→ **PROBLEM TO SOLVE**: Search the entries below for "black", and copy each line where it appears.

[[ RECORDS SUPPLIED open ]]

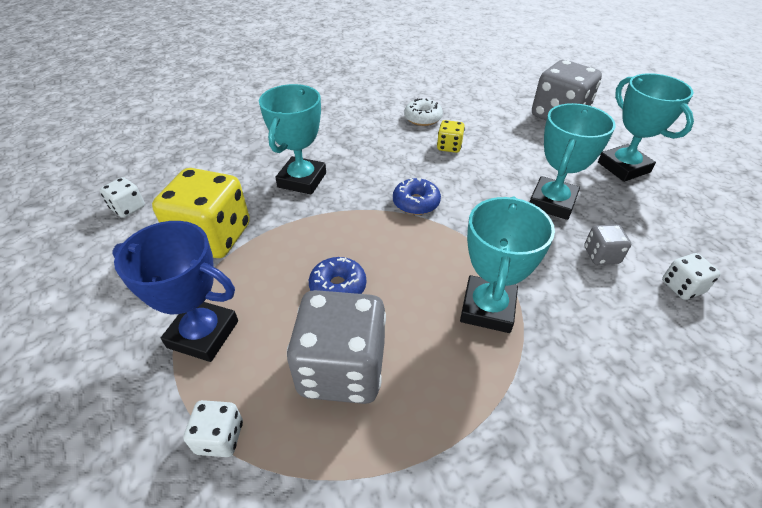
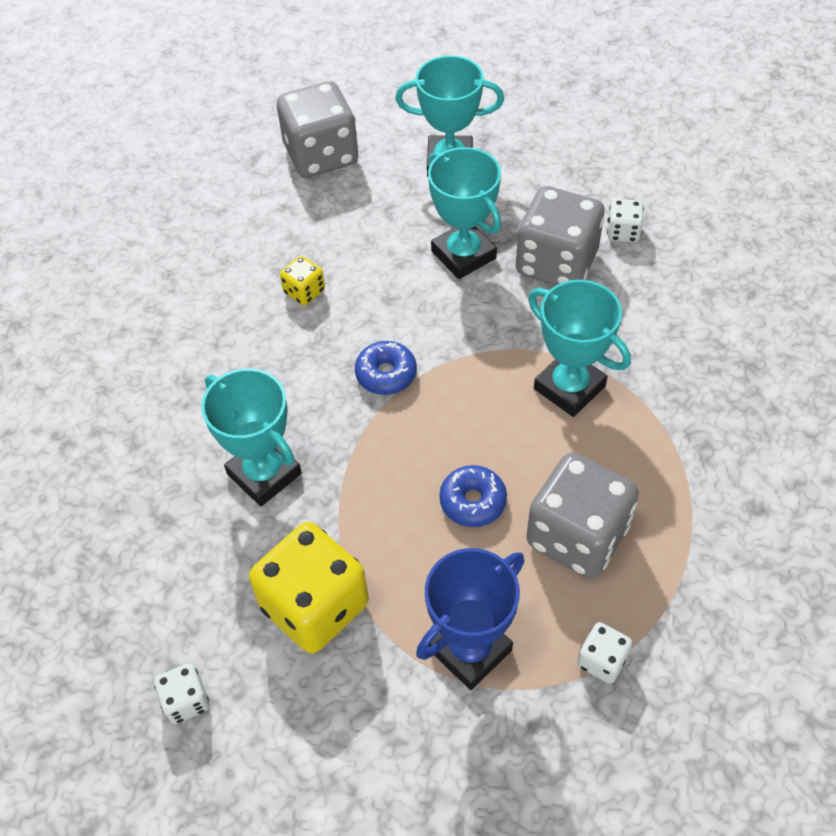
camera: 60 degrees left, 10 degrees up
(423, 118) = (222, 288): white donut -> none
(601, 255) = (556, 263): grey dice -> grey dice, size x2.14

[[ RECORDS SUPPLIED closed ]]
[[ RECORDS SUPPLIED open ]]

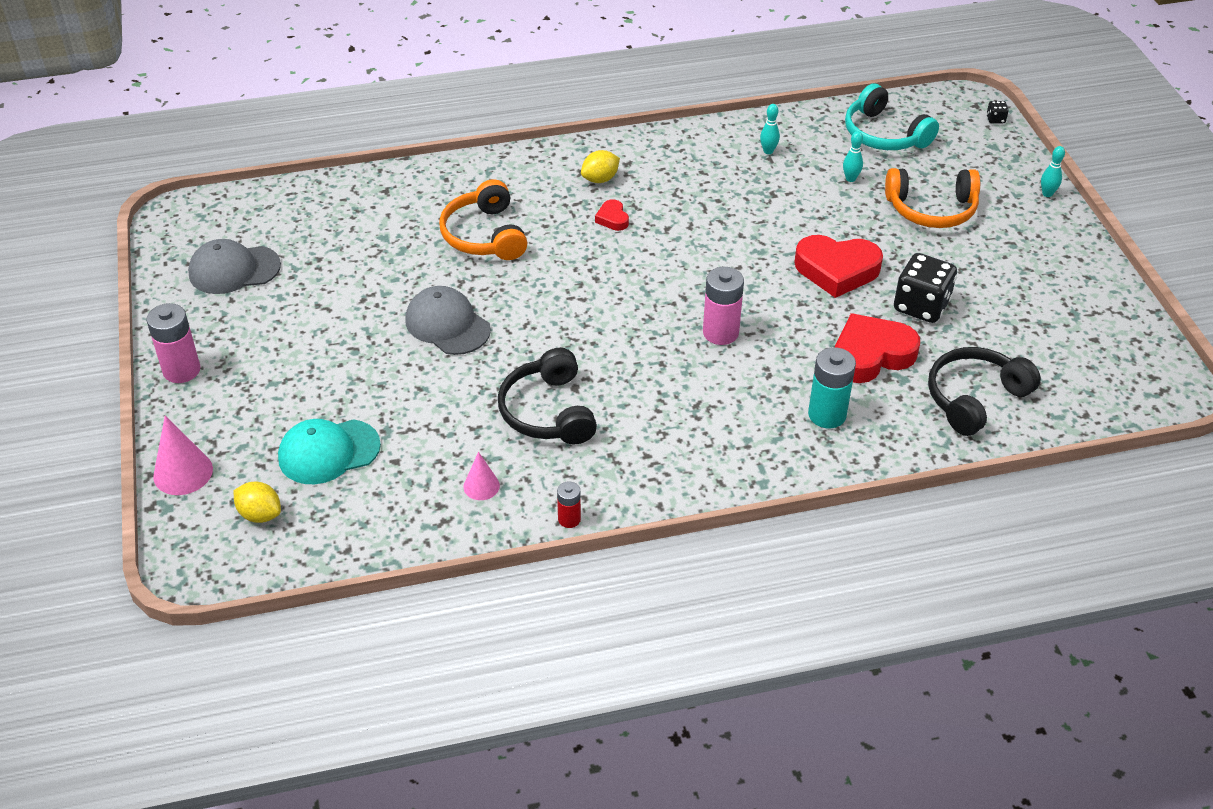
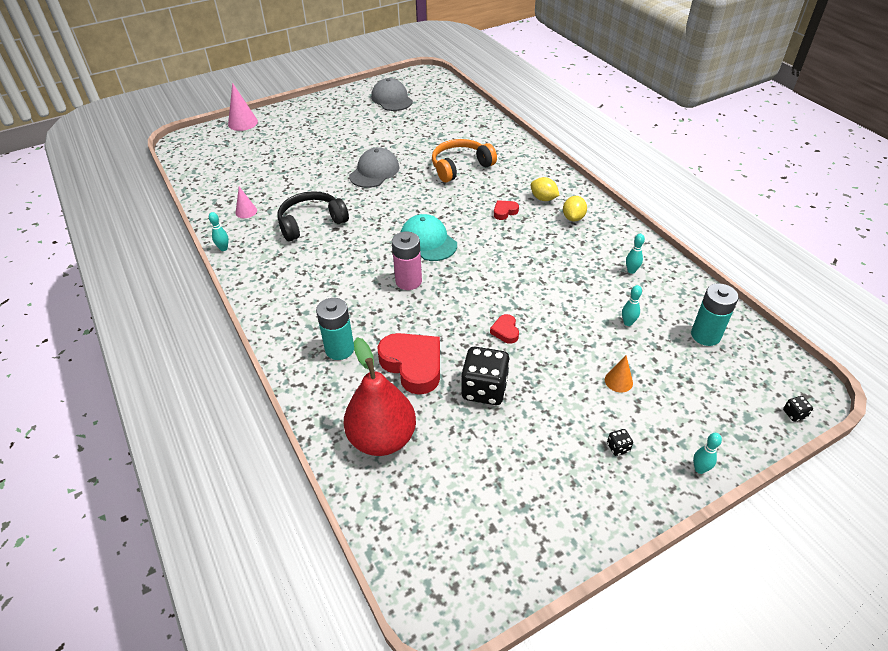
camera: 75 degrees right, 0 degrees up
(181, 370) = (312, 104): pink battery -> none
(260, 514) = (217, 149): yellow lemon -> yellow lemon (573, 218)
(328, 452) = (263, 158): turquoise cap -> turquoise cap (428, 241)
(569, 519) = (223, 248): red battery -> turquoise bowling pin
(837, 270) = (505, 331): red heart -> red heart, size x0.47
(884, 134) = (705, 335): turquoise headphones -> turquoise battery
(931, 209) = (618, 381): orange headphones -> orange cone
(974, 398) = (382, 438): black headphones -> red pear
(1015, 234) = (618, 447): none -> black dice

[[ RECORDS SUPPLIED closed ]]

→ **RESULT**:
(974, 398) = (382, 438): black headphones -> red pear
(1015, 234) = (618, 447): none -> black dice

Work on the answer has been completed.